* ASSIGNMENT
Exclude images and print all the records verbatim.

RECORDS SUPPLIED Block Start

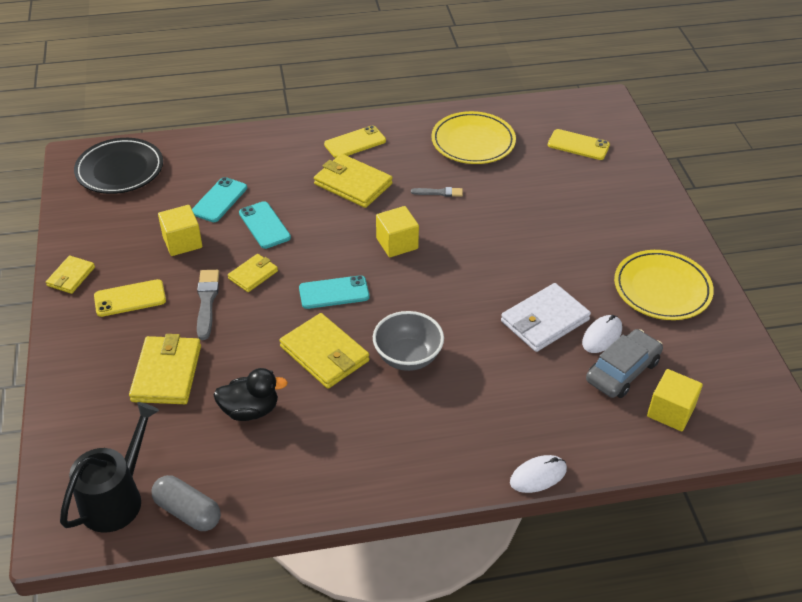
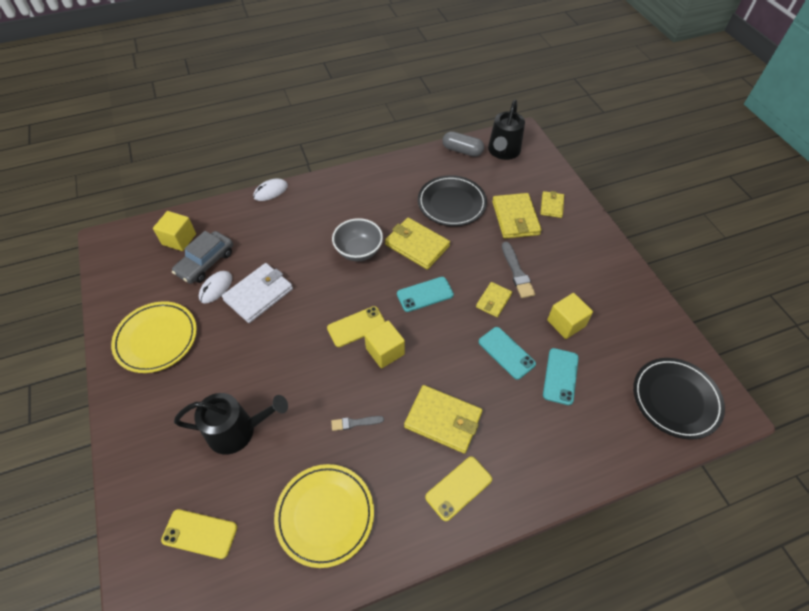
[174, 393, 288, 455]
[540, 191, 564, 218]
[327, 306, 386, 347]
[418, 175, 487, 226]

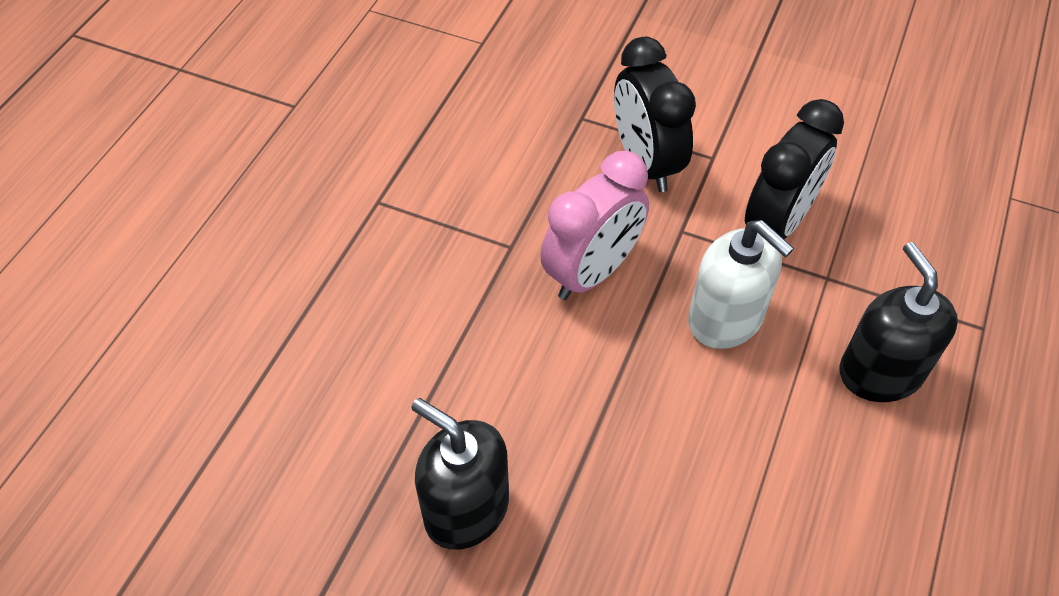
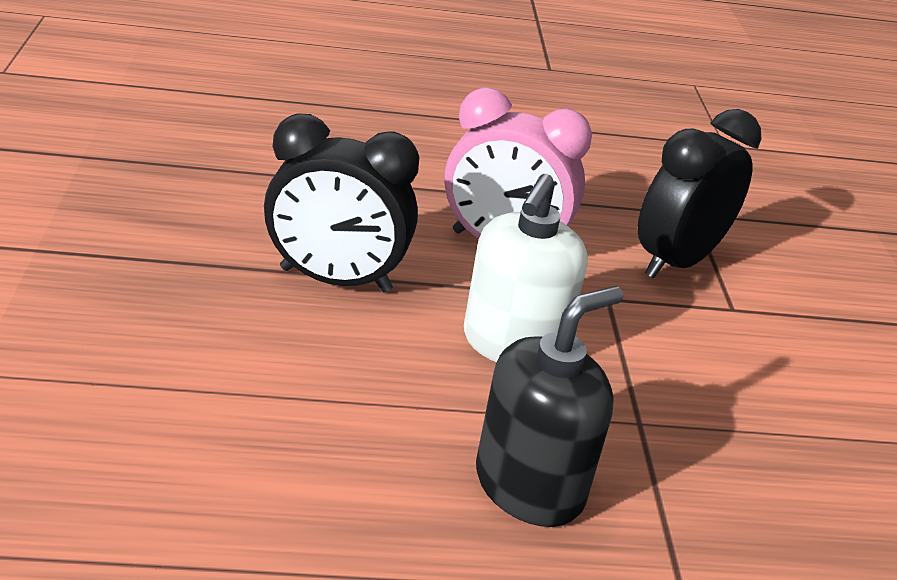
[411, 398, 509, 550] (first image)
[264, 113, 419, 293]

RECORDS SUPPLIED Block End

* RESULT
[174, 393, 288, 455]
[540, 191, 564, 218]
[327, 306, 386, 347]
[418, 175, 487, 226]

[411, 398, 509, 550] (first image)
[264, 113, 419, 293]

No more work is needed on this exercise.